## [INFORMATION SUPPLIED]
>>

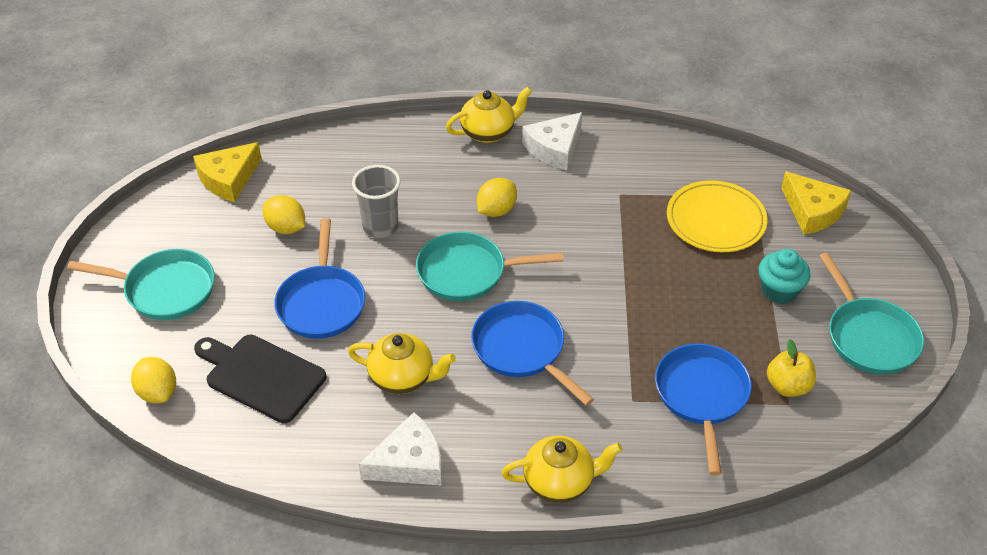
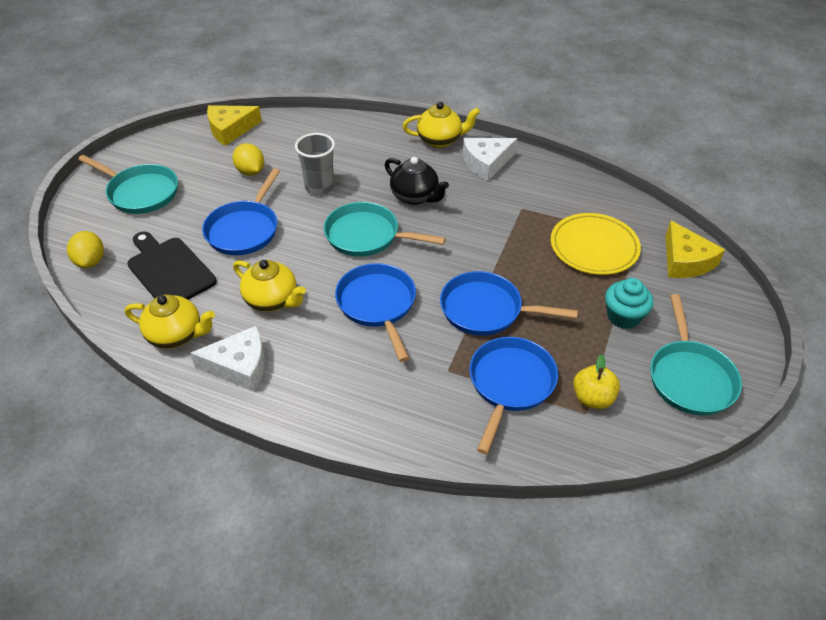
camera: 20 degrees right, 0 degrees up
(496, 210) = (415, 196): yellow lemon -> black teapot
(559, 482) = (350, 418): yellow teapot -> yellow teapot (176, 335)
(639, 322) = (486, 310): none -> blue pan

<<

## [PROBLEM DESCRIPTION]
Take the line that contains "(496, 210) = (415, 196): yellow" and every line after it in the material above. Set those lines down exactly and nothing more.

## [ANSWER SECTION]
(496, 210) = (415, 196): yellow lemon -> black teapot
(559, 482) = (350, 418): yellow teapot -> yellow teapot (176, 335)
(639, 322) = (486, 310): none -> blue pan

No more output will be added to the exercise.